AIM OF THE EXERCISE »
Skip the images and return the records below exactly.

RECORDS TO USE »
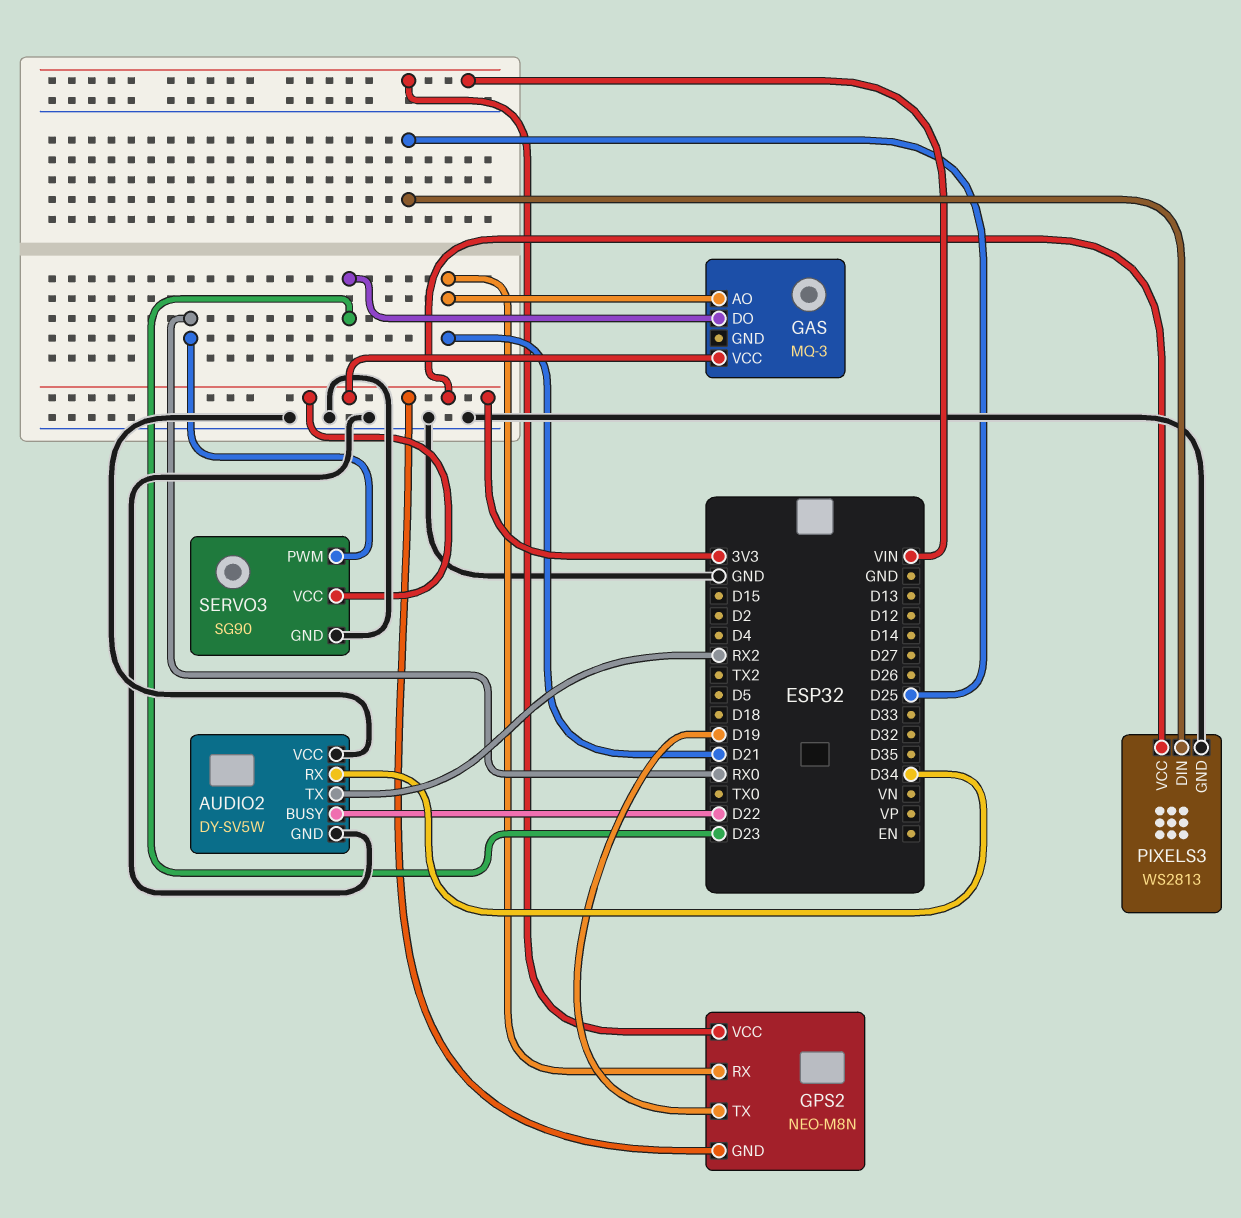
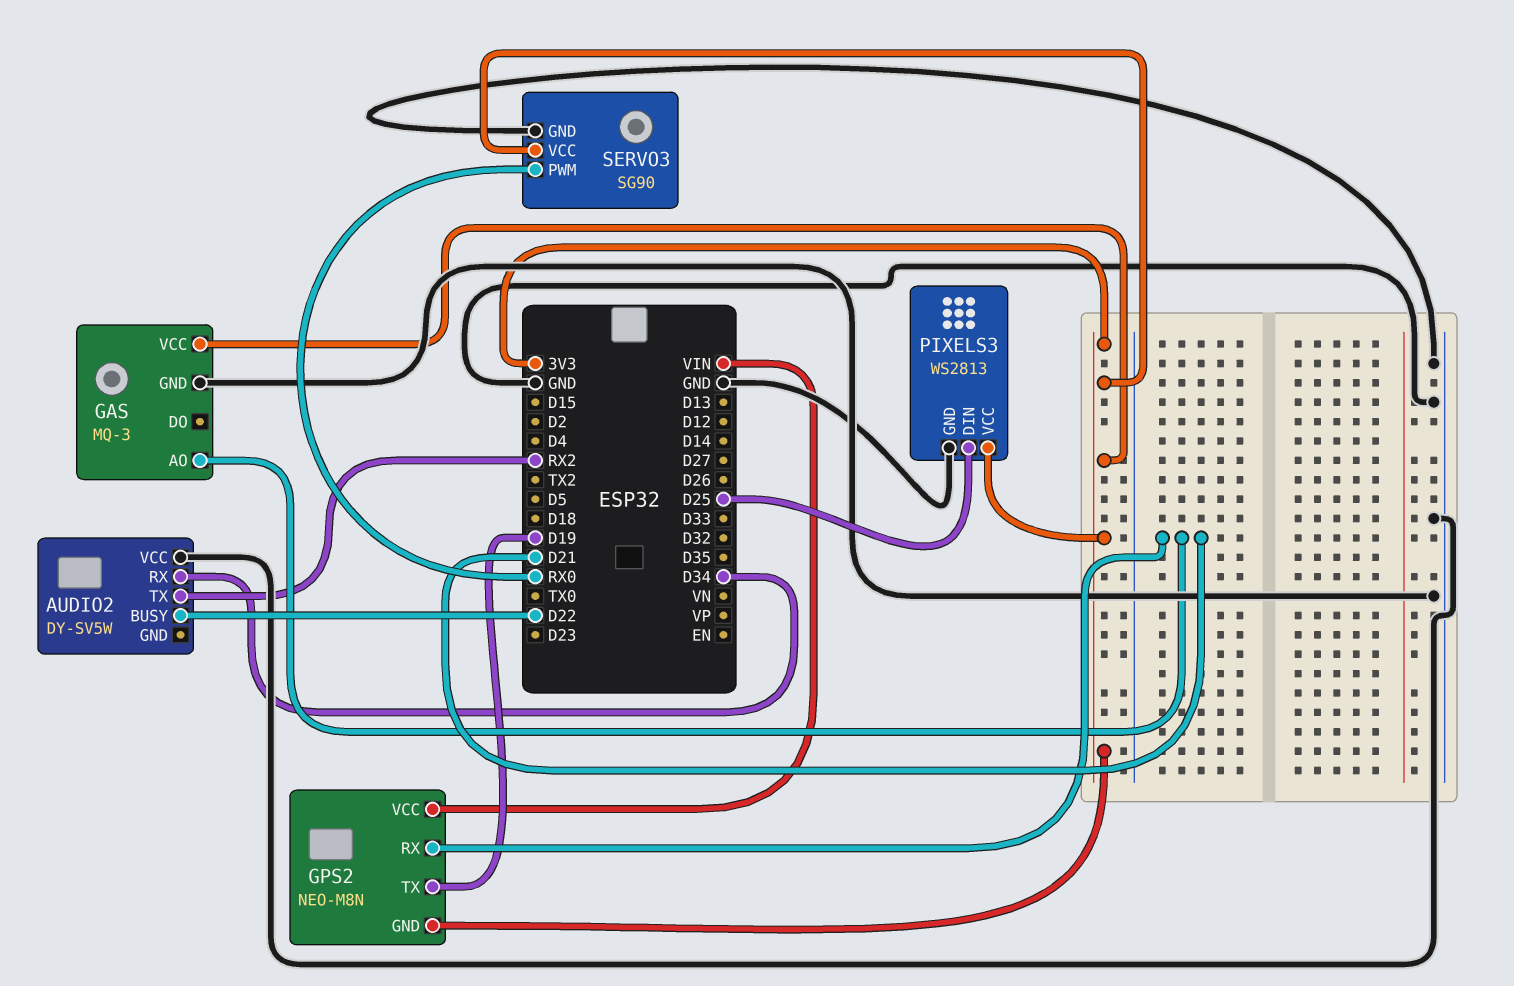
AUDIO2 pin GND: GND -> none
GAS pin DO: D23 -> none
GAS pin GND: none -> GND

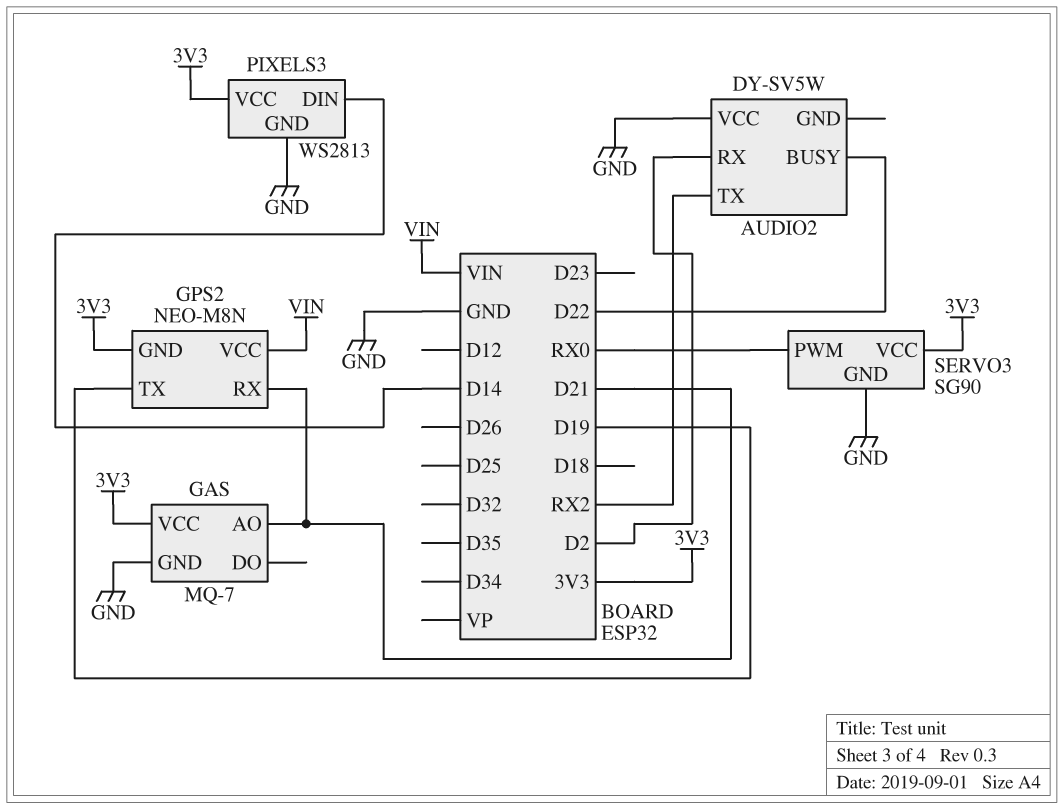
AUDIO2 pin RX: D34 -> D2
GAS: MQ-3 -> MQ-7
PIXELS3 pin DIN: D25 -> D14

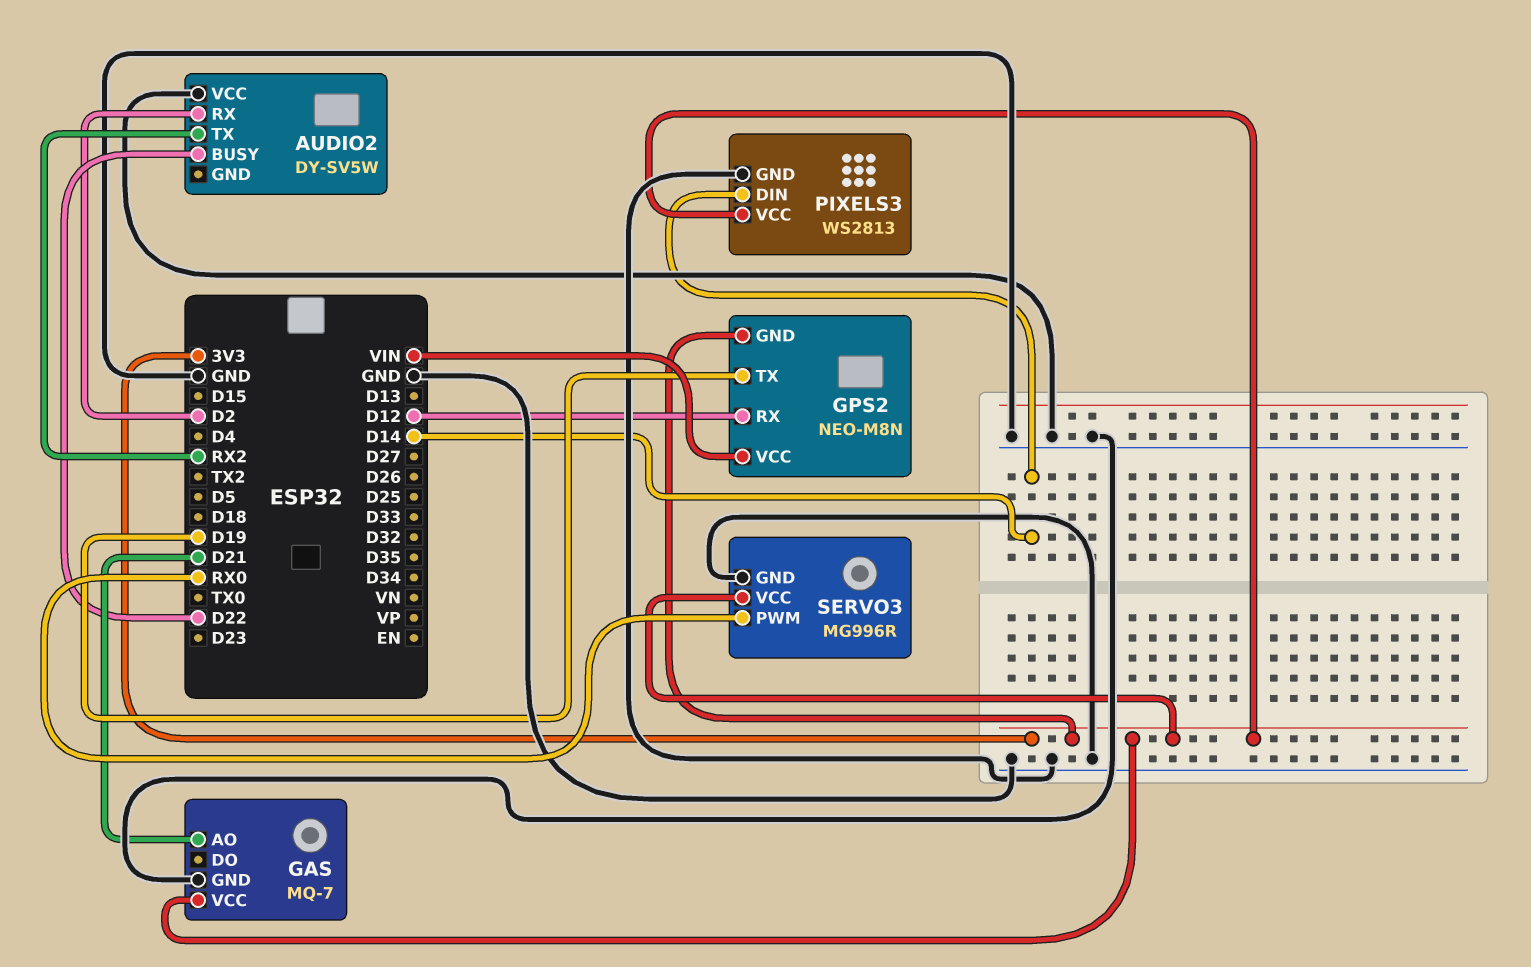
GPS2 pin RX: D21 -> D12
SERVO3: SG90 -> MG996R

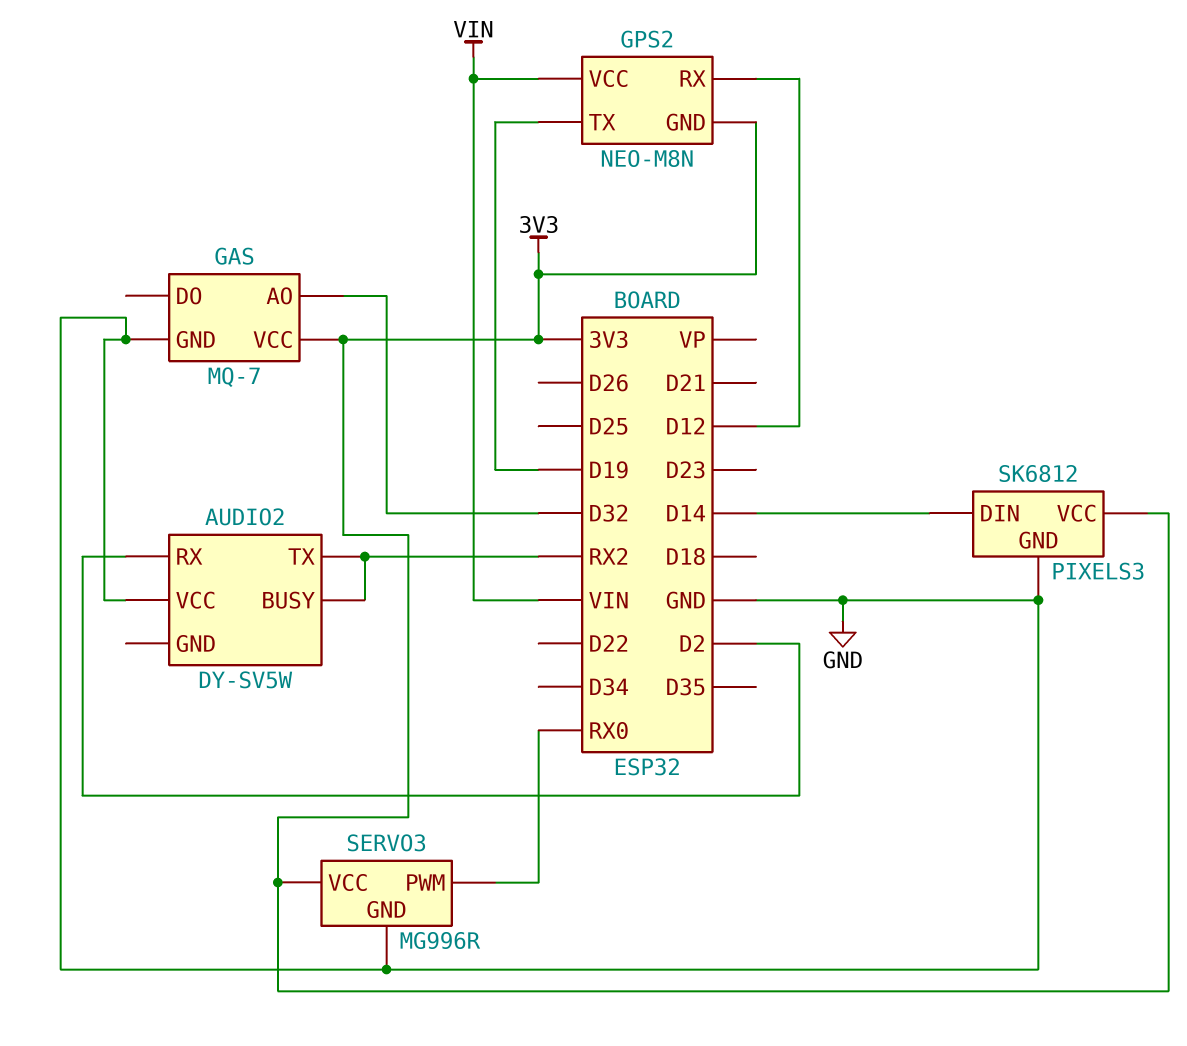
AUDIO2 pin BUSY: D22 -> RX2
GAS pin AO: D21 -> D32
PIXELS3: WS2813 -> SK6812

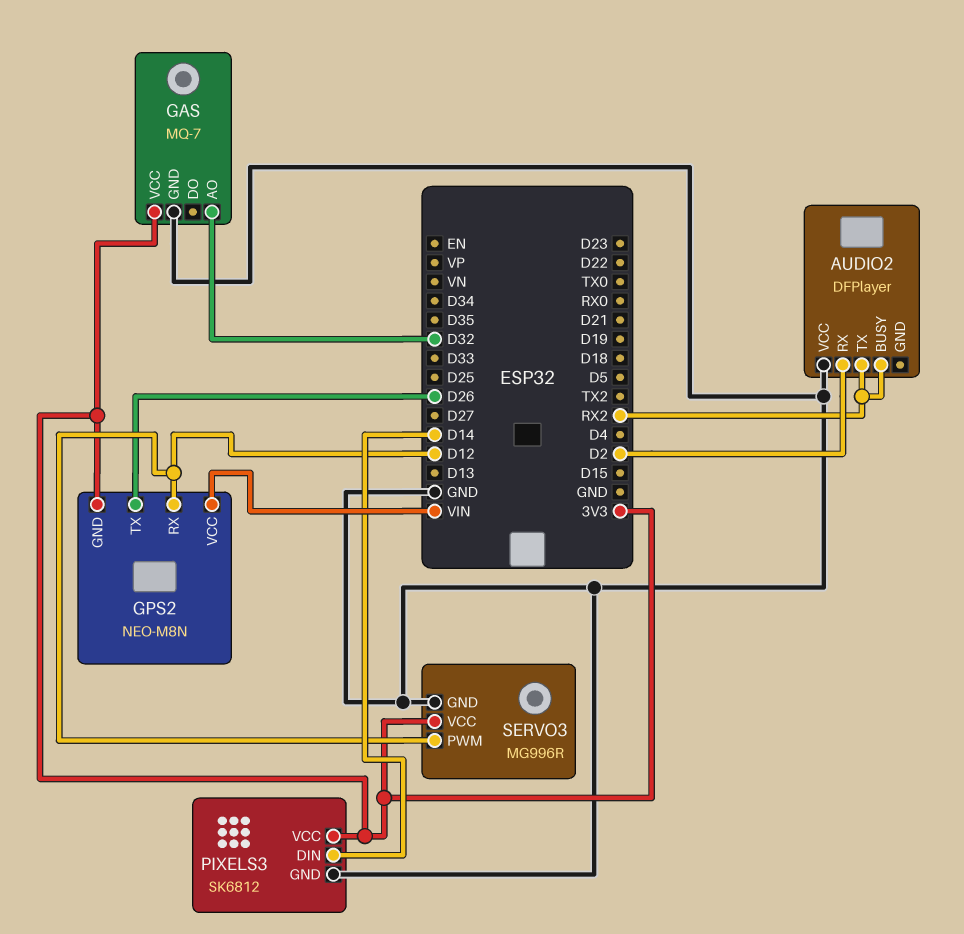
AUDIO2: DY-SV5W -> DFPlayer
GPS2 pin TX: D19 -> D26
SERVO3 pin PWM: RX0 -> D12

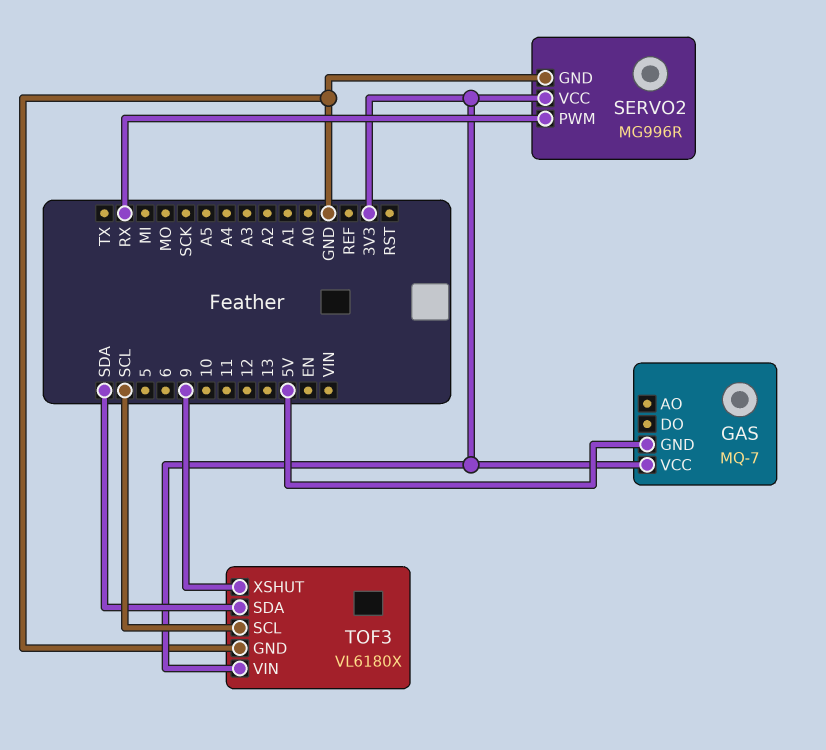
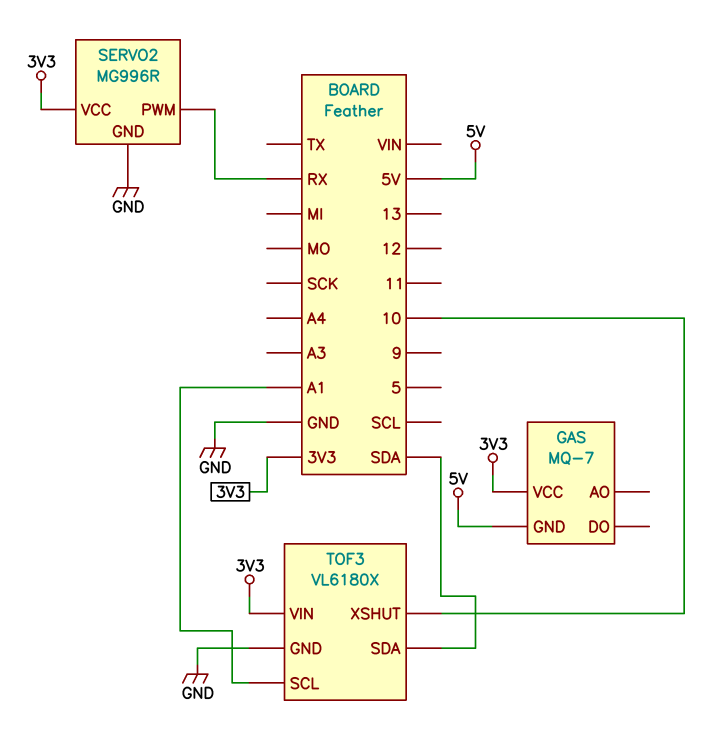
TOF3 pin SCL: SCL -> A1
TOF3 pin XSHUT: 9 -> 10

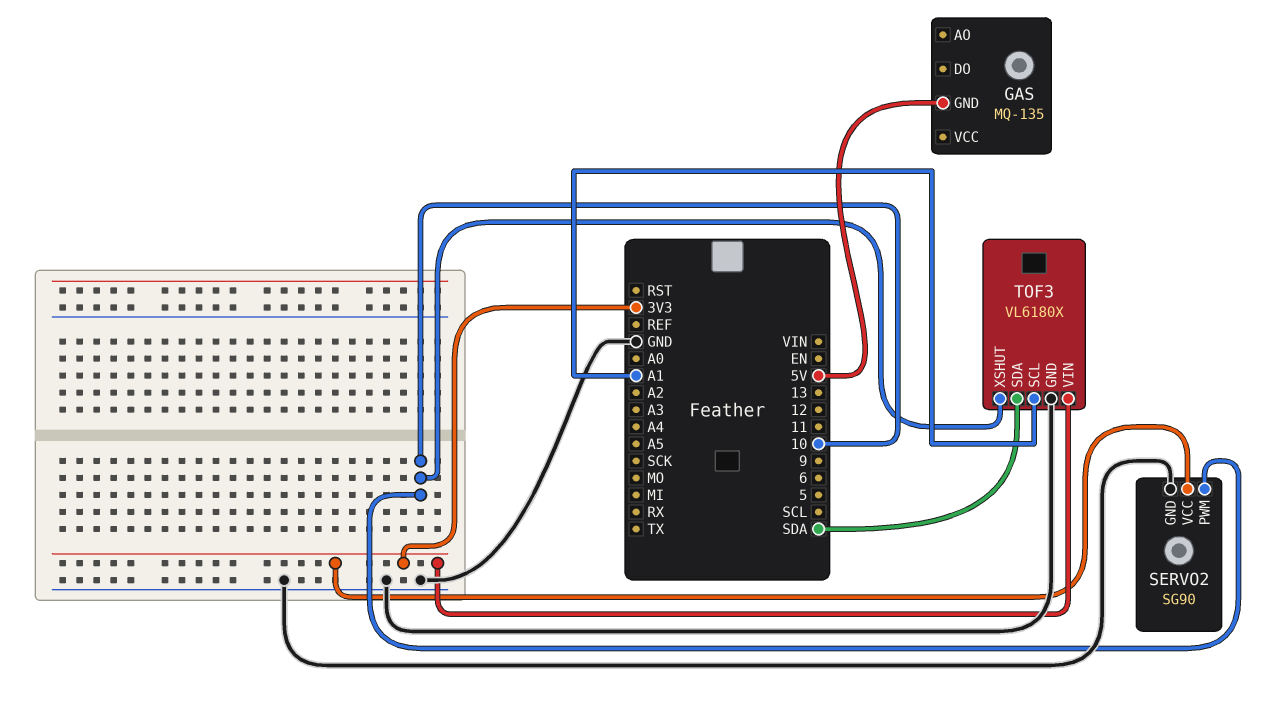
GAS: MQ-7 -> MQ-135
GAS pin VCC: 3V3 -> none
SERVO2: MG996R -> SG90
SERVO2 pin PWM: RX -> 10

ANSWER TO THIS EXERCISE »
AUDIO2 pin GND: GND -> none
GAS pin DO: D23 -> none
GAS pin GND: none -> GND

AUDIO2 pin RX: D34 -> D2
GAS: MQ-3 -> MQ-7
PIXELS3 pin DIN: D25 -> D14

GPS2 pin RX: D21 -> D12
SERVO3: SG90 -> MG996R

AUDIO2 pin BUSY: D22 -> RX2
GAS pin AO: D21 -> D32
PIXELS3: WS2813 -> SK6812

AUDIO2: DY-SV5W -> DFPlayer
GPS2 pin TX: D19 -> D26
SERVO3 pin PWM: RX0 -> D12

TOF3 pin SCL: SCL -> A1
TOF3 pin XSHUT: 9 -> 10

GAS: MQ-7 -> MQ-135
GAS pin VCC: 3V3 -> none
SERVO2: MG996R -> SG90
SERVO2 pin PWM: RX -> 10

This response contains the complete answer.